→ **What is being asked**
Word for word, return each entry that follows, with every image removed.

→ **Material to process**
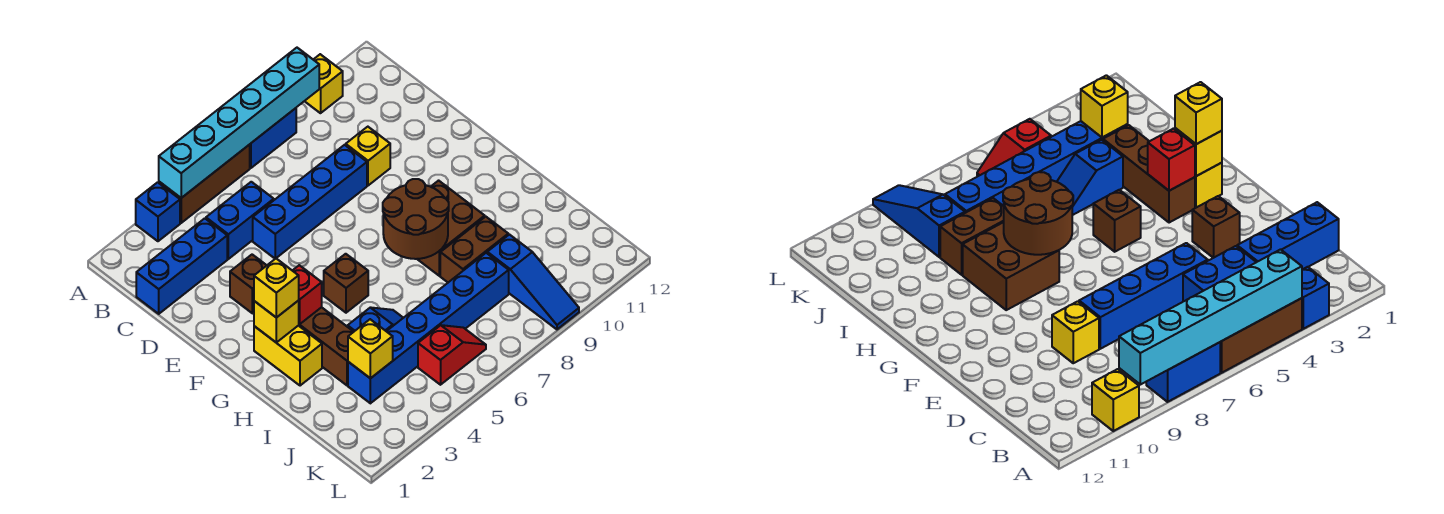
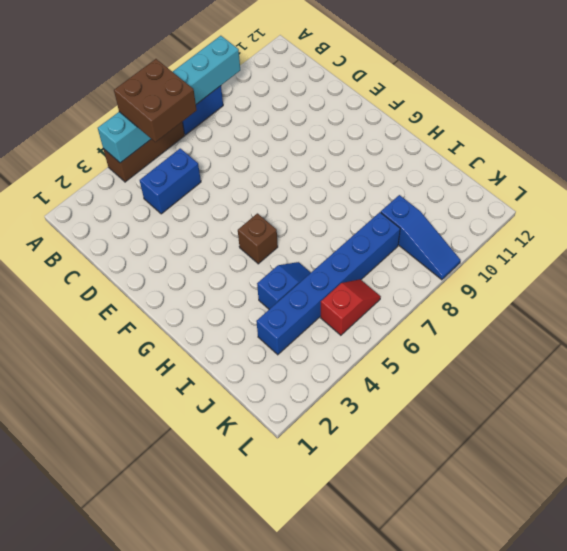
brown 2x2 brick [114,59,197,142] -> brown 2x2 brick moved to [418,181,485,276]
none -> blue 1x1 brick [136,182,180,241]
none -> yellow 1x1 brick [305,54,343,113]
none -> blue 1x3 brick [136,218,227,314]

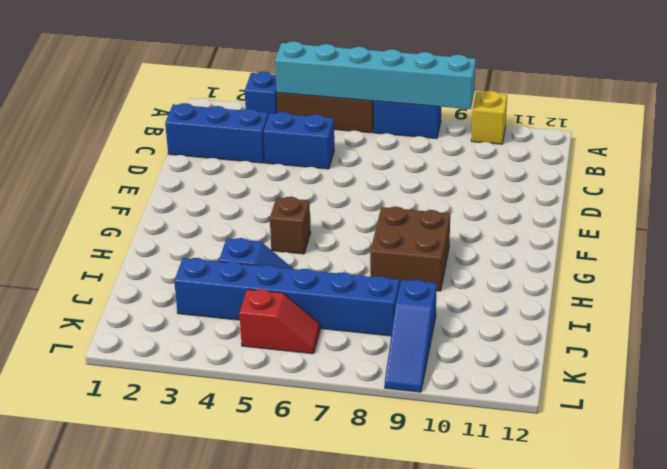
none -> blue 1x4 brick [253,145,367,259]
none -> yellow 1x1 brick [346,127,390,186]
none -> brown 1x1 brick [230,255,267,313]

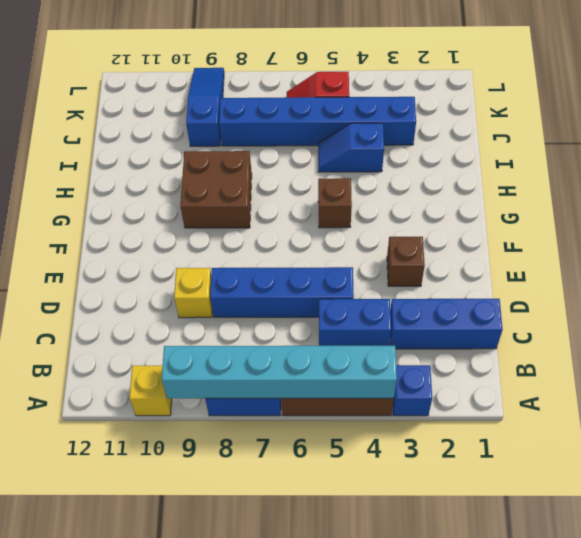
none -> yellow 1x2 brick [254,326,322,386]
none -> brown 1x3 brick [298,307,353,385]
none -> brown 1x2 brick [440,217,508,282]

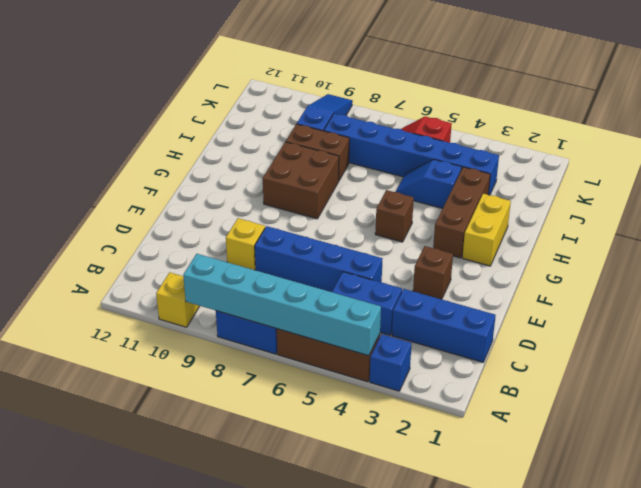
none -> yellow 1x1 brick [254,301,299,343]
none -> red 1x1 brick [292,265,322,324]
none -> brown 2x2 round brick [383,179,449,259]

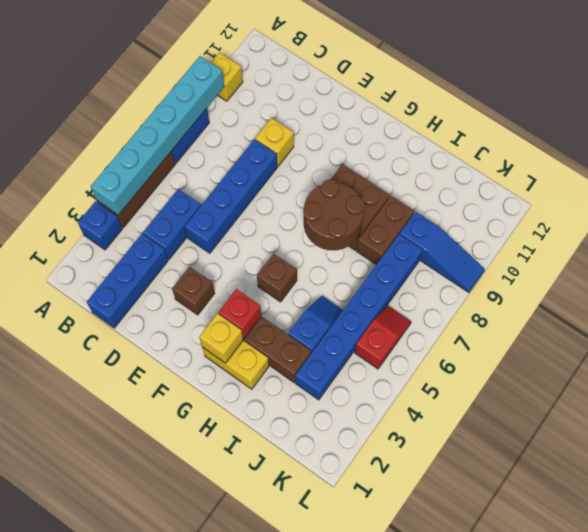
none -> yellow 1x1 brick [348,319,393,378]
none -> yellow 1x1 brick [254,259,299,318]

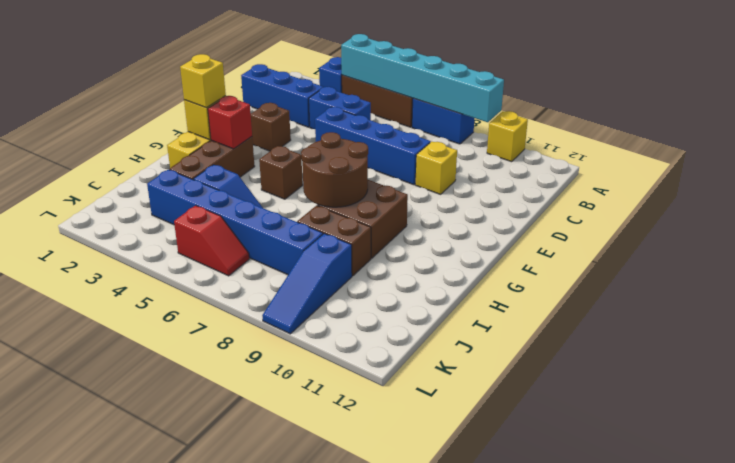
none -> yellow 1x1 brick [348,319,393,378]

→ **Task solution**
brown 2x2 brick [114,59,197,142] -> brown 2x2 brick moved to [418,181,485,276]
none -> blue 1x1 brick [136,182,180,241]
none -> yellow 1x1 brick [305,54,343,113]
none -> blue 1x3 brick [136,218,227,314]

none -> blue 1x4 brick [253,145,367,259]
none -> yellow 1x1 brick [346,127,390,186]
none -> brown 1x1 brick [230,255,267,313]

none -> yellow 1x2 brick [254,326,322,386]
none -> brown 1x3 brick [298,307,353,385]
none -> brown 1x2 brick [440,217,508,282]

none -> yellow 1x1 brick [254,301,299,343]
none -> red 1x1 brick [292,265,322,324]
none -> brown 2x2 round brick [383,179,449,259]

none -> yellow 1x1 brick [348,319,393,378]
none -> yellow 1x1 brick [254,259,299,318]

none -> yellow 1x1 brick [348,319,393,378]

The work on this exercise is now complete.